++++ Dataset records ++++
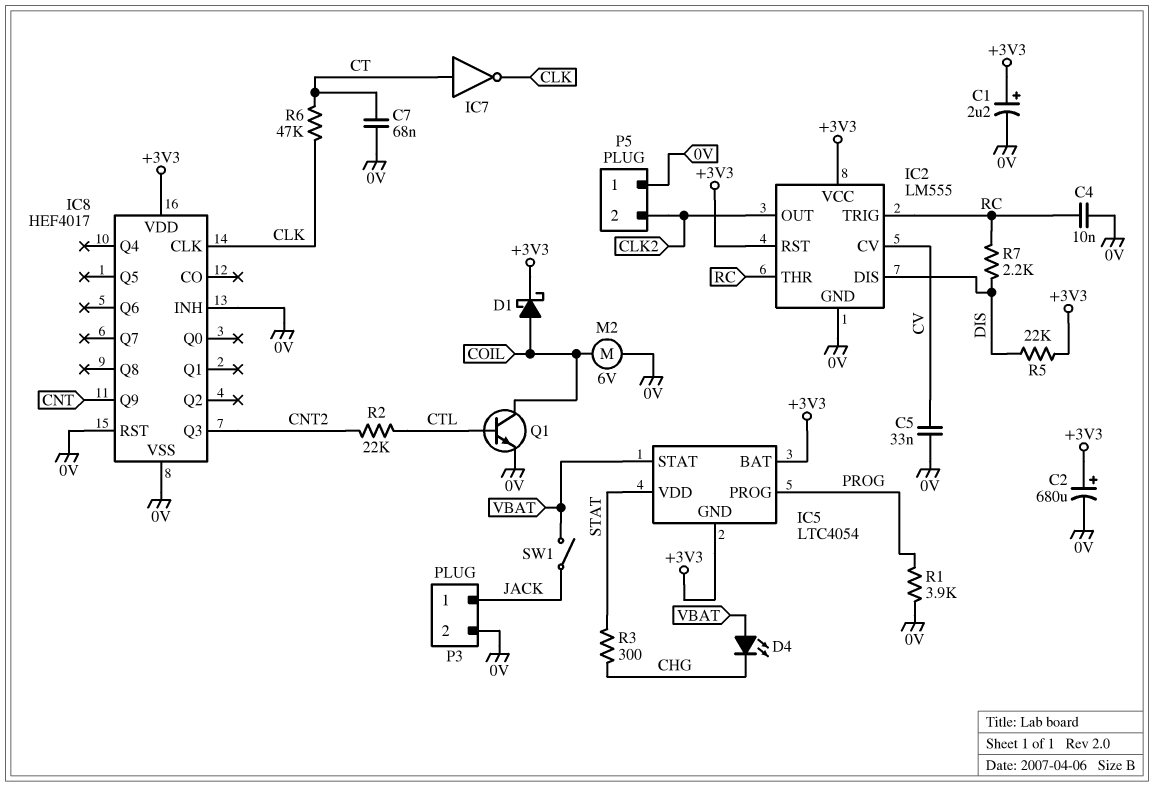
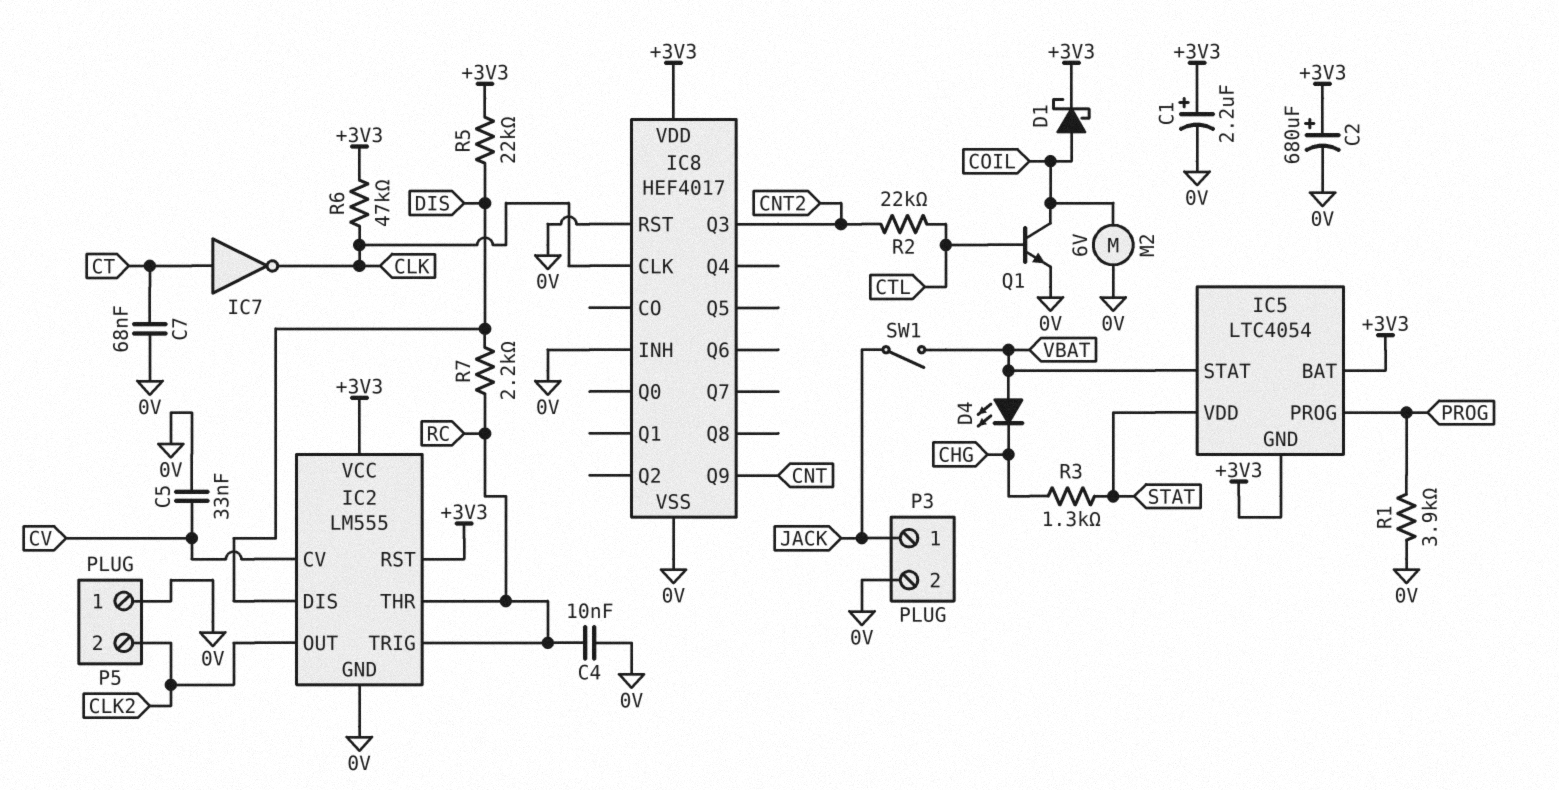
R3: 300 (CHG, STAT) -> 1.3k (CHG, STAT)
R6: 47k (CLK, CT) -> 47k (+3V3, CLK)

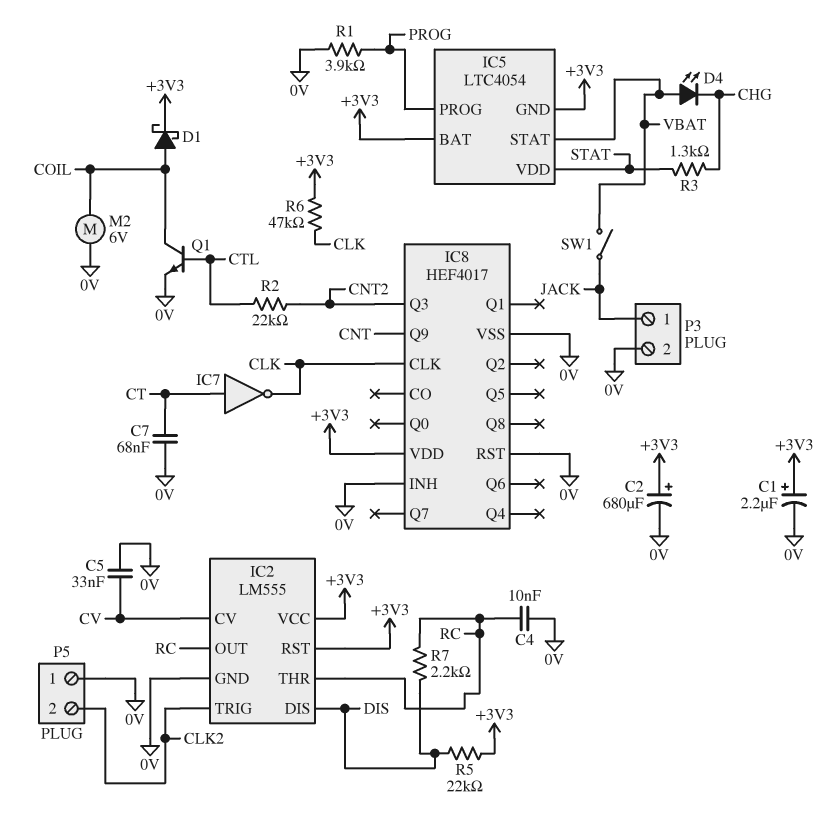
IC2 pin OUT: CLK2 -> RC
IC2 pin TRIG: RC -> CLK2

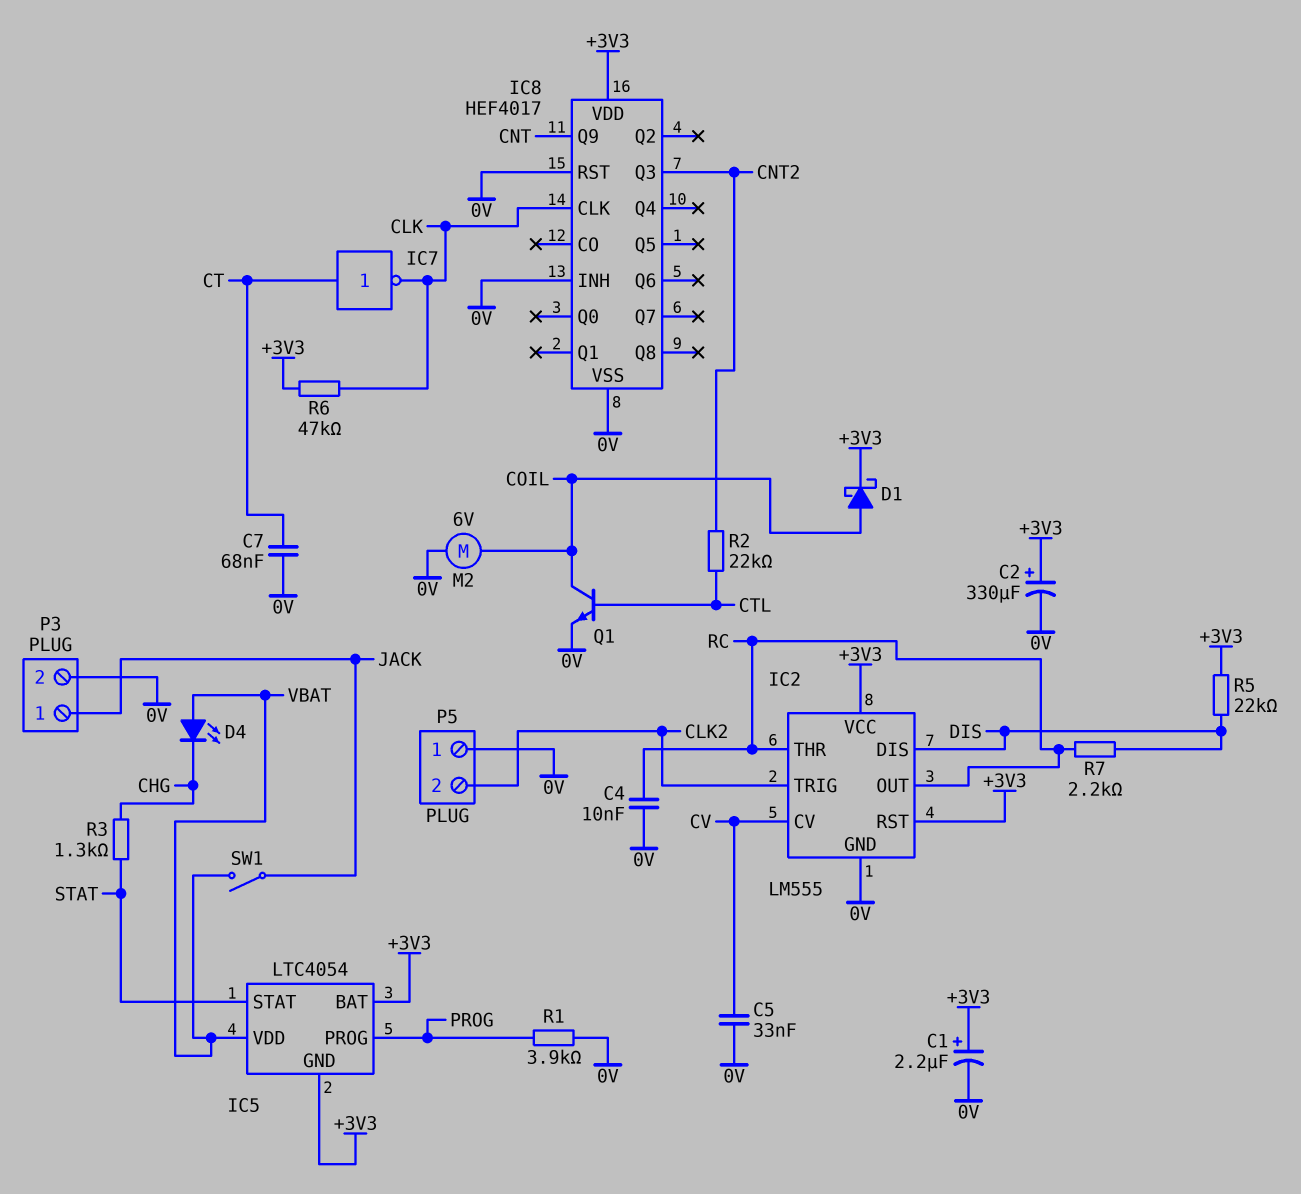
C2: 680uF (plus +3V3, minus 0V) -> 330uF (plus +3V3, minus 0V)
IC5 pin STAT: VBAT -> STAT
IC5 pin VDD: STAT -> VBAT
++++
## What is being asked
Set the records down again exactly, and omit any picture in them.

## Finished task
R3: 300 (CHG, STAT) -> 1.3k (CHG, STAT)
R6: 47k (CLK, CT) -> 47k (+3V3, CLK)

IC2 pin OUT: CLK2 -> RC
IC2 pin TRIG: RC -> CLK2

C2: 680uF (plus +3V3, minus 0V) -> 330uF (plus +3V3, minus 0V)
IC5 pin STAT: VBAT -> STAT
IC5 pin VDD: STAT -> VBAT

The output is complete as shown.